++++ Information ++++
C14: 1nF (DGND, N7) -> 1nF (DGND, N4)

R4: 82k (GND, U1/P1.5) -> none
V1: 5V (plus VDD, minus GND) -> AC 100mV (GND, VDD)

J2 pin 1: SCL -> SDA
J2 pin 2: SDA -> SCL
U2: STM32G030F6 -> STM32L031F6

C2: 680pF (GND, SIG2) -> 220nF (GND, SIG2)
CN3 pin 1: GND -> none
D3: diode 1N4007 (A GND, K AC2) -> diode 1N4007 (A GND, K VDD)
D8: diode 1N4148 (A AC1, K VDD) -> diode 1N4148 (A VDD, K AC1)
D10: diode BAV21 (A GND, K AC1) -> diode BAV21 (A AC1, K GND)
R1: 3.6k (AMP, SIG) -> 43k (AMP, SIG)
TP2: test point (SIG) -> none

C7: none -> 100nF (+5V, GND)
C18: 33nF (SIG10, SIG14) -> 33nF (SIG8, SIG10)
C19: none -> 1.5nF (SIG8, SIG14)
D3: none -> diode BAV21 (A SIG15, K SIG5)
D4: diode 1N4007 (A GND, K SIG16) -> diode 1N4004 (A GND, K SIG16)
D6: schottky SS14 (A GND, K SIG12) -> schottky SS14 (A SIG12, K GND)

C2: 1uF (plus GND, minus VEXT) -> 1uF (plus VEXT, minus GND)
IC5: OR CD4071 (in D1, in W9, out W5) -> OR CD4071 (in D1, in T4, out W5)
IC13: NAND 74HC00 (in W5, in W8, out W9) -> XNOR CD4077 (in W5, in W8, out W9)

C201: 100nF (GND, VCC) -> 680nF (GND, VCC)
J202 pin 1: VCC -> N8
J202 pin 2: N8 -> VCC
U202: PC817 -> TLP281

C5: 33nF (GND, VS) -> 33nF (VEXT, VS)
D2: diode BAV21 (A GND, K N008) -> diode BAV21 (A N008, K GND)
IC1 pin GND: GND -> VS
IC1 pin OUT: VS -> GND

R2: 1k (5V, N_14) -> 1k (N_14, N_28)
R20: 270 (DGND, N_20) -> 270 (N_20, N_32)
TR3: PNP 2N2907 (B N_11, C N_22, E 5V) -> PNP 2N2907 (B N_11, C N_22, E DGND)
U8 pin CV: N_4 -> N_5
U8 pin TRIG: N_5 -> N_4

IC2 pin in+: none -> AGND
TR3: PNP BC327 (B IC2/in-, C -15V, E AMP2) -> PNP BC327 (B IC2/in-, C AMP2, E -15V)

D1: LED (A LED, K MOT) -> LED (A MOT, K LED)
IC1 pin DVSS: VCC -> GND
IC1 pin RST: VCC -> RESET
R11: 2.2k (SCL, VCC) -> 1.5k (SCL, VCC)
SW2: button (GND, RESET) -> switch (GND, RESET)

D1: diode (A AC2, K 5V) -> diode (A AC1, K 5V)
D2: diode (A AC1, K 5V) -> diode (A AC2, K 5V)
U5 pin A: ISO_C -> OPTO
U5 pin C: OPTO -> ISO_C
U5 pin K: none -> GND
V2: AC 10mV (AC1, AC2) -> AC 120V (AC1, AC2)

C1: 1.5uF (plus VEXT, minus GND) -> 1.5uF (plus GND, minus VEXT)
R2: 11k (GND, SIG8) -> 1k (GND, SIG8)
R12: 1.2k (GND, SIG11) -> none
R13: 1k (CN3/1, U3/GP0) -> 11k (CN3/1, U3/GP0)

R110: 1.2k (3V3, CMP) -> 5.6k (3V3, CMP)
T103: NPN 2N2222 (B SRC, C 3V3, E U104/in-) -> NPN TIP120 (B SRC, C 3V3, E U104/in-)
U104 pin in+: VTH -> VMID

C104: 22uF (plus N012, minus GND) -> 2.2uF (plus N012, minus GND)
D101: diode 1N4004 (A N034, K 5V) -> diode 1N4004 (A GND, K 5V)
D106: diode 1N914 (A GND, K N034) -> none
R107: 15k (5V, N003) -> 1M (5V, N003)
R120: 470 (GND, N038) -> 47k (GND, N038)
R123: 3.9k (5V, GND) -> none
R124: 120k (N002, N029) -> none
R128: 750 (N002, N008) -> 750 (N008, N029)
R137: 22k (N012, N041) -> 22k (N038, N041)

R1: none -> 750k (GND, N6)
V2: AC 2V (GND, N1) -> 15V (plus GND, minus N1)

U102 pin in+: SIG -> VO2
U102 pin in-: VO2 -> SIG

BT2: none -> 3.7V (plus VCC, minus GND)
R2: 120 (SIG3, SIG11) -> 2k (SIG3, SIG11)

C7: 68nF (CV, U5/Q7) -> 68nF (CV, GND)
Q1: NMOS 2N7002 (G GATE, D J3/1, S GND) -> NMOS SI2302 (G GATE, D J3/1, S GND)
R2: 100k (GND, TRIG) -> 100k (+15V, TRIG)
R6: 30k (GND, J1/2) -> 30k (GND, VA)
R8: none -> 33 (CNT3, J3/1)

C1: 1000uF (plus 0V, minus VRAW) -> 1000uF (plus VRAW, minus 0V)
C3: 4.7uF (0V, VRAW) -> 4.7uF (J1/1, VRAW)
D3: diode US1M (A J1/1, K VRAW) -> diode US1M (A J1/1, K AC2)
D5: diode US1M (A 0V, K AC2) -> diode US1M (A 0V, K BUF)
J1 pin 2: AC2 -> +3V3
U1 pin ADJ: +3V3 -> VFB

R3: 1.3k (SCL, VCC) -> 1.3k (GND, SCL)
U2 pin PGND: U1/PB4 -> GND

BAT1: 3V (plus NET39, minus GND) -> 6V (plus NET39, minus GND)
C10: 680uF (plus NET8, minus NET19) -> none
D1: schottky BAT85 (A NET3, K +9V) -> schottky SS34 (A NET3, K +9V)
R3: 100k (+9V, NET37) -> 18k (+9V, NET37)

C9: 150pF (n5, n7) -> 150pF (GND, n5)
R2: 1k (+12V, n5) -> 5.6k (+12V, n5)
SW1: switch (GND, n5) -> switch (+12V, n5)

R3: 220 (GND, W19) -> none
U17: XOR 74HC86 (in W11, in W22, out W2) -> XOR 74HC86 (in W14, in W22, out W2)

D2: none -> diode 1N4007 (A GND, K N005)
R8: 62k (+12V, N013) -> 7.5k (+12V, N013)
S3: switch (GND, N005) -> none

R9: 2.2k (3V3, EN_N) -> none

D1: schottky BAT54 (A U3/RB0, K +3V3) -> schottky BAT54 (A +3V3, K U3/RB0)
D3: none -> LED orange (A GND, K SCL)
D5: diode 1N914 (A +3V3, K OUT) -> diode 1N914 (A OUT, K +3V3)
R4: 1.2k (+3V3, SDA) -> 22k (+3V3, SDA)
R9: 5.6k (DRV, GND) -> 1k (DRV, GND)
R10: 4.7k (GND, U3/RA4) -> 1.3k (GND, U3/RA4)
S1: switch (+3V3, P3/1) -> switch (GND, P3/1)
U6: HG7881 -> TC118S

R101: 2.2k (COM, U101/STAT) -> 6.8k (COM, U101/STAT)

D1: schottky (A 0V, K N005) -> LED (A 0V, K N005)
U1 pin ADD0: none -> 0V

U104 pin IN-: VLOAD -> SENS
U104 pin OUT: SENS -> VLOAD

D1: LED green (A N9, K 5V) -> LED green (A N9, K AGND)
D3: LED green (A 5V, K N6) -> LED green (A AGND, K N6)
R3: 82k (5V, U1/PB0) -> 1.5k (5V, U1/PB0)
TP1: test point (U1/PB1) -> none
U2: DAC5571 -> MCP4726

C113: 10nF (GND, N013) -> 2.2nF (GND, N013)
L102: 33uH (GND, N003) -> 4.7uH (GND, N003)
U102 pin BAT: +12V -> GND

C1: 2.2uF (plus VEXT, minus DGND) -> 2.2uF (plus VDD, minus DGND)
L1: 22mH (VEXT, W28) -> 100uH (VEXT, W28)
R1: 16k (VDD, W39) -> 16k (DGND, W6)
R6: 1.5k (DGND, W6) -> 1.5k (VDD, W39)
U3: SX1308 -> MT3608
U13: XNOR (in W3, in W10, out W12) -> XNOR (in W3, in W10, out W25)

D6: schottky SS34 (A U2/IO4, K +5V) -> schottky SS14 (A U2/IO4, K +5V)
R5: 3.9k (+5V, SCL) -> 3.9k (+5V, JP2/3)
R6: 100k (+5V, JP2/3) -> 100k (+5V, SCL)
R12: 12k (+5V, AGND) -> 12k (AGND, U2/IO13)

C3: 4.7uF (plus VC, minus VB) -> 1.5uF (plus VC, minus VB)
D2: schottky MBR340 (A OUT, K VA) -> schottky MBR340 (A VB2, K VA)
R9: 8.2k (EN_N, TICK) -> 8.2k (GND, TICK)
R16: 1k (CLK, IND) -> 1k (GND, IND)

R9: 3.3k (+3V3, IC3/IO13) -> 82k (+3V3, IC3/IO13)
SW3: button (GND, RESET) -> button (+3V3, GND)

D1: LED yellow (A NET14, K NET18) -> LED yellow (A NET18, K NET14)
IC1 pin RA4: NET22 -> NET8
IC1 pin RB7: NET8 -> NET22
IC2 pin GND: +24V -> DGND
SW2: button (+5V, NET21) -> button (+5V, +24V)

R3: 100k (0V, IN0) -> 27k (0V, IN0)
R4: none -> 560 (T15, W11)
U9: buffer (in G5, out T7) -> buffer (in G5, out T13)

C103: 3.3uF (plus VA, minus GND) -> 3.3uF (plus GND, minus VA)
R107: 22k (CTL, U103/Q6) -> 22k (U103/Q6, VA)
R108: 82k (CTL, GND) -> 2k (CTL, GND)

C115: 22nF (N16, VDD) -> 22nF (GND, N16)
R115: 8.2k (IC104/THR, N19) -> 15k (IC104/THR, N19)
++++
*Your instructions*
What you give back must be the stretch above, starting at the line with "D1: diode (A" and ending at the line with "T103: NPN 2N2222", copied exactly.

*Task response*
D1: diode (A AC2, K 5V) -> diode (A AC1, K 5V)
D2: diode (A AC1, K 5V) -> diode (A AC2, K 5V)
U5 pin A: ISO_C -> OPTO
U5 pin C: OPTO -> ISO_C
U5 pin K: none -> GND
V2: AC 10mV (AC1, AC2) -> AC 120V (AC1, AC2)

C1: 1.5uF (plus VEXT, minus GND) -> 1.5uF (plus GND, minus VEXT)
R2: 11k (GND, SIG8) -> 1k (GND, SIG8)
R12: 1.2k (GND, SIG11) -> none
R13: 1k (CN3/1, U3/GP0) -> 11k (CN3/1, U3/GP0)

R110: 1.2k (3V3, CMP) -> 5.6k (3V3, CMP)
T103: NPN 2N2222 (B SRC, C 3V3, E U104/in-) -> NPN TIP120 (B SRC, C 3V3, E U104/in-)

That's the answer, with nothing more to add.